#### Exercise:
Line by line, repeat the material below exactly and skip the images.

#### Data segment:
- Opening Delimiter -

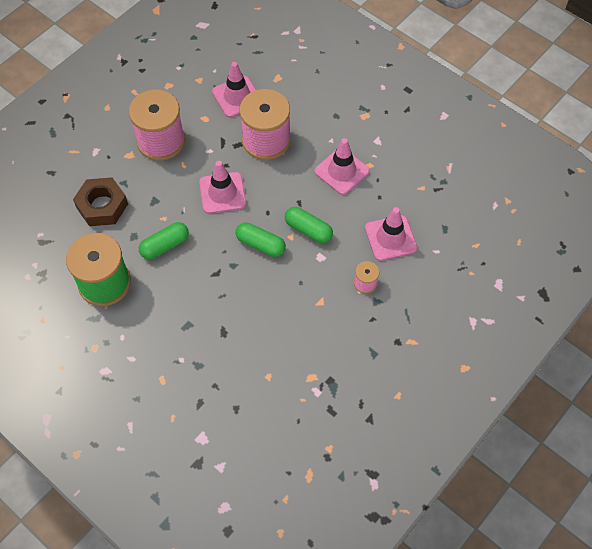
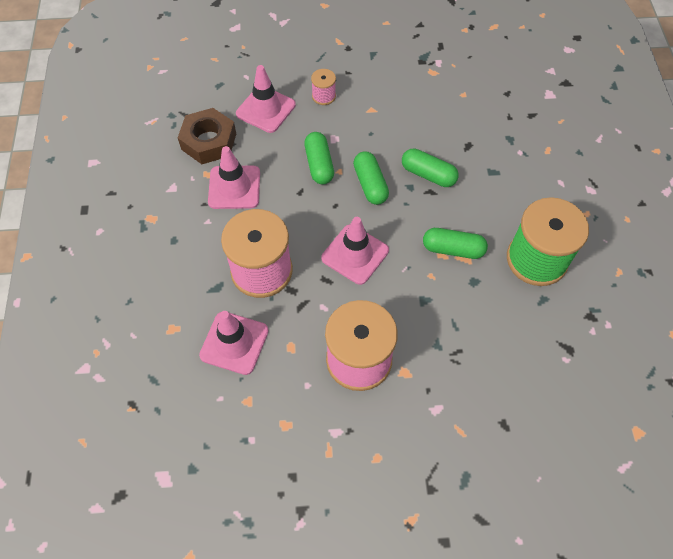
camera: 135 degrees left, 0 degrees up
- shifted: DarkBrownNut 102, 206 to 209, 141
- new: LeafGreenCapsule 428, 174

- Closing Delimiter -

#### Solved exercise:
camera: 135 degrees left, 0 degrees up
- shifted: DarkBrownNut 102, 206 to 209, 141
- new: LeafGreenCapsule 428, 174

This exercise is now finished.